▶ _WHAT YOU HAVE TO DO_: Return the lines below that contain the word "hammer".

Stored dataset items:
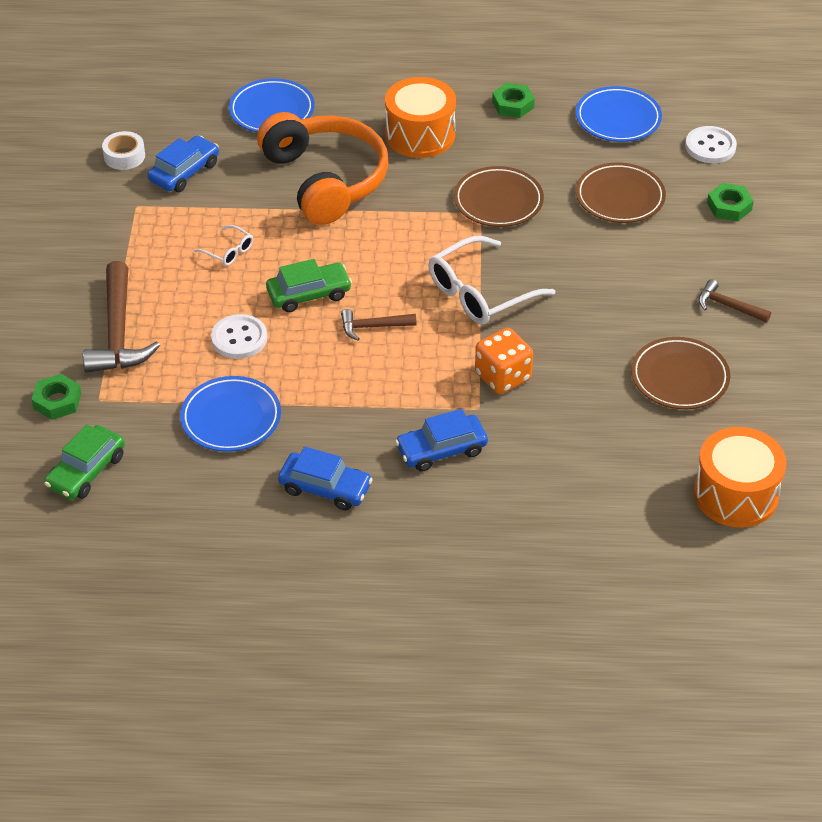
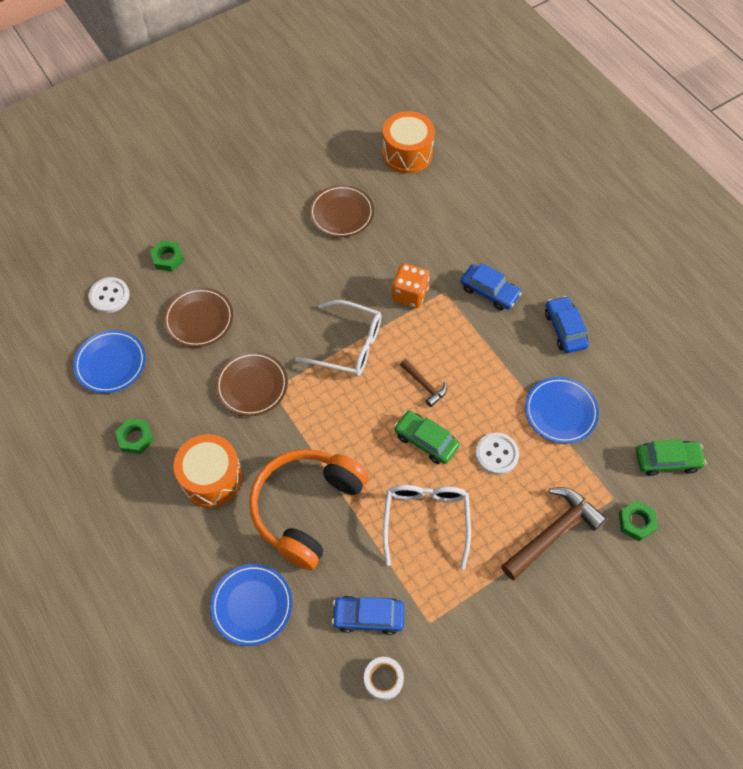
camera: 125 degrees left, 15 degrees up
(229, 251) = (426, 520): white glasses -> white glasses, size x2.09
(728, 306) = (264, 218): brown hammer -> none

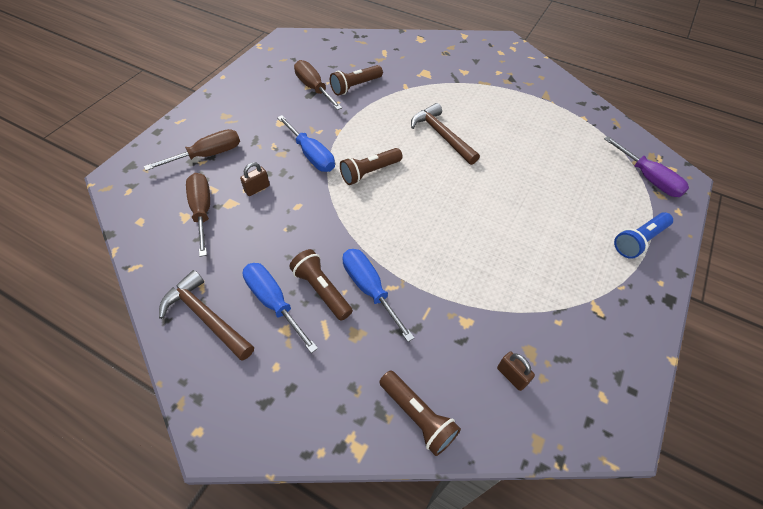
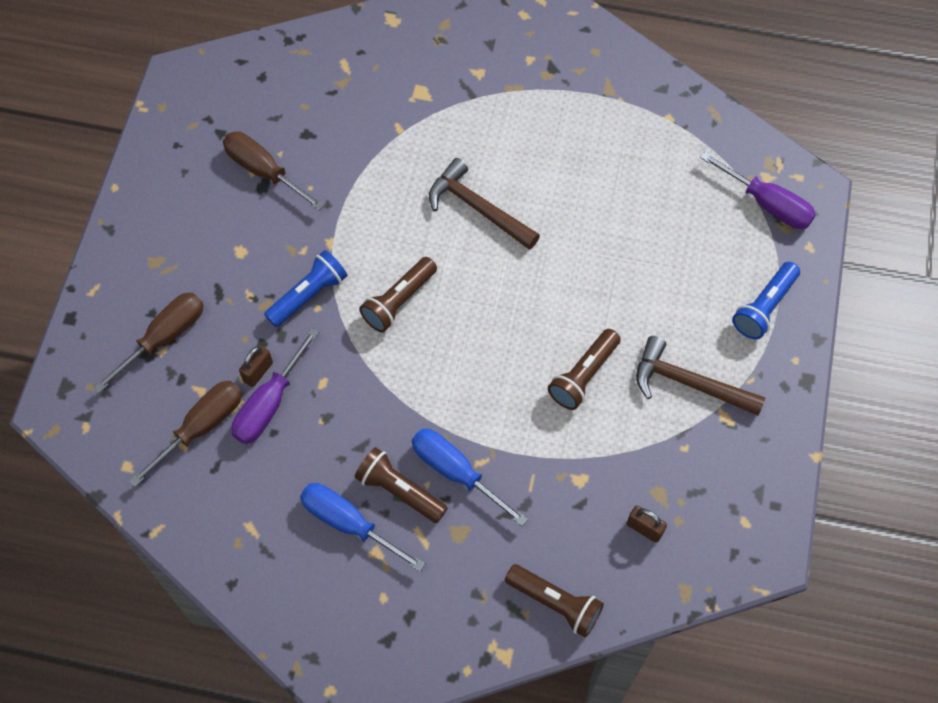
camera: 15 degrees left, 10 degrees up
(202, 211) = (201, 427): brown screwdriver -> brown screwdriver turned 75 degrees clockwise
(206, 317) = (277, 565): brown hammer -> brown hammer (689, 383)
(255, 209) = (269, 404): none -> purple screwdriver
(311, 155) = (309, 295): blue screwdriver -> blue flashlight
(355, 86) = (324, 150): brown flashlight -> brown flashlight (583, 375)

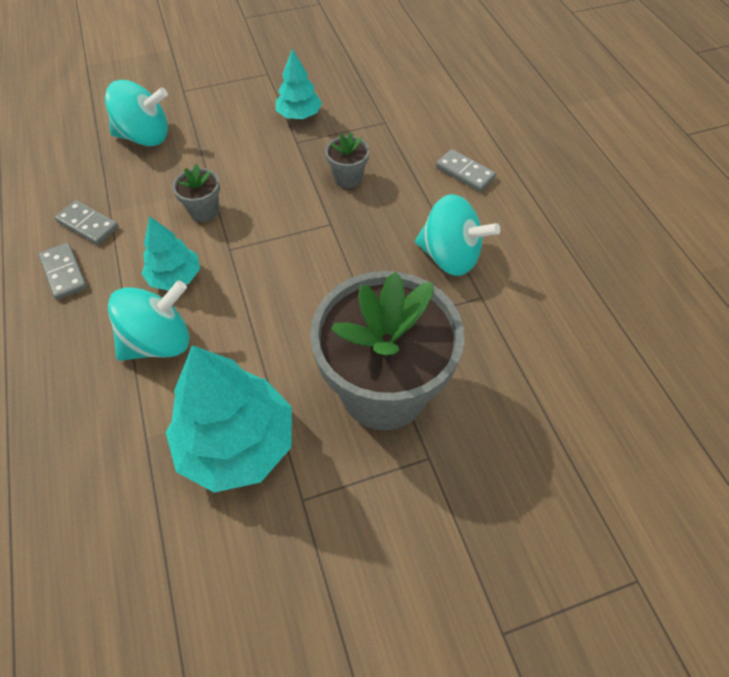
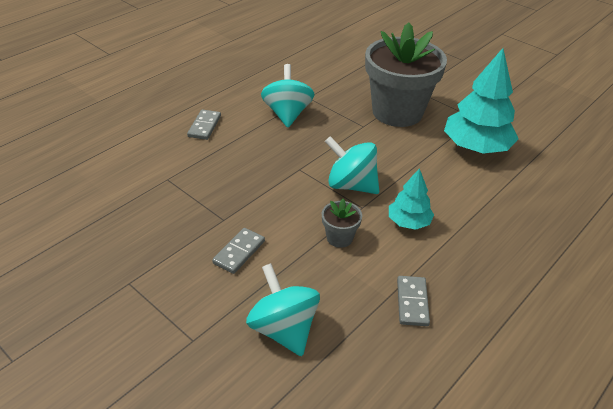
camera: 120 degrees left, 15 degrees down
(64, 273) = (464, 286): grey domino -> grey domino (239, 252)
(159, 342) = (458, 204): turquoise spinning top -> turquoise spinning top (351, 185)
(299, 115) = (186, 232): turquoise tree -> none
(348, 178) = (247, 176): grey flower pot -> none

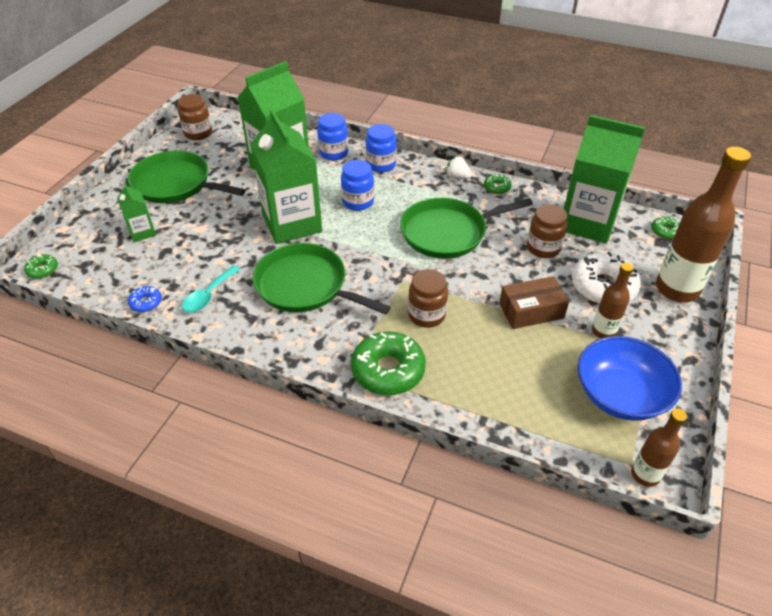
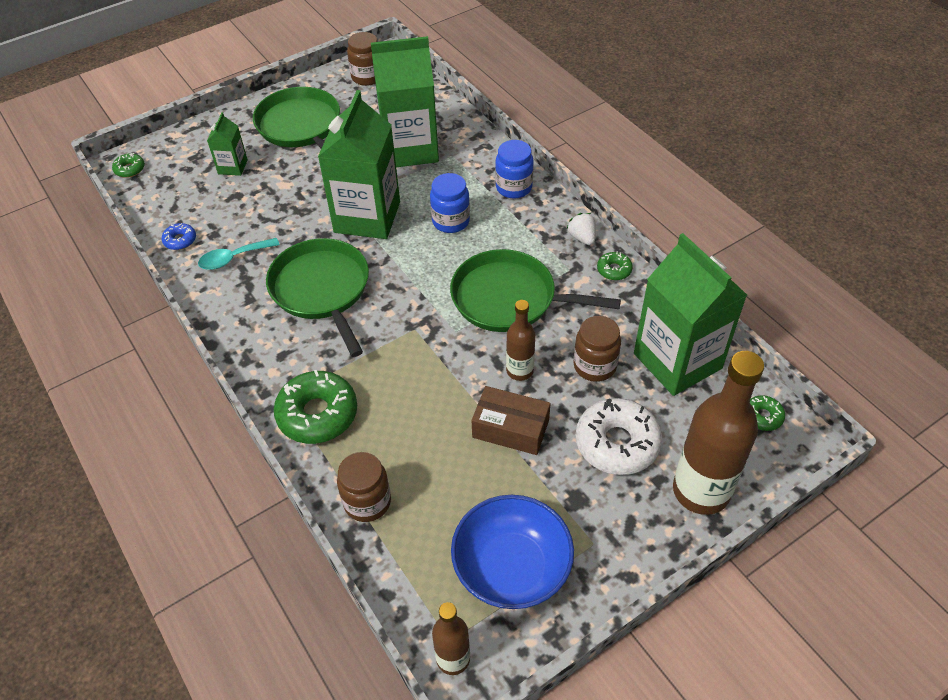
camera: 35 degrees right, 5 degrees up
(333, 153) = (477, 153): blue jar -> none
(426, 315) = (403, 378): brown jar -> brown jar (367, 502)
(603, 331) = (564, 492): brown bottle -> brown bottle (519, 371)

▶ _WRITTEN REPLY_:
(728, 306) = (264, 218): brown hammer -> none
(206, 317) = (277, 565): brown hammer -> brown hammer (689, 383)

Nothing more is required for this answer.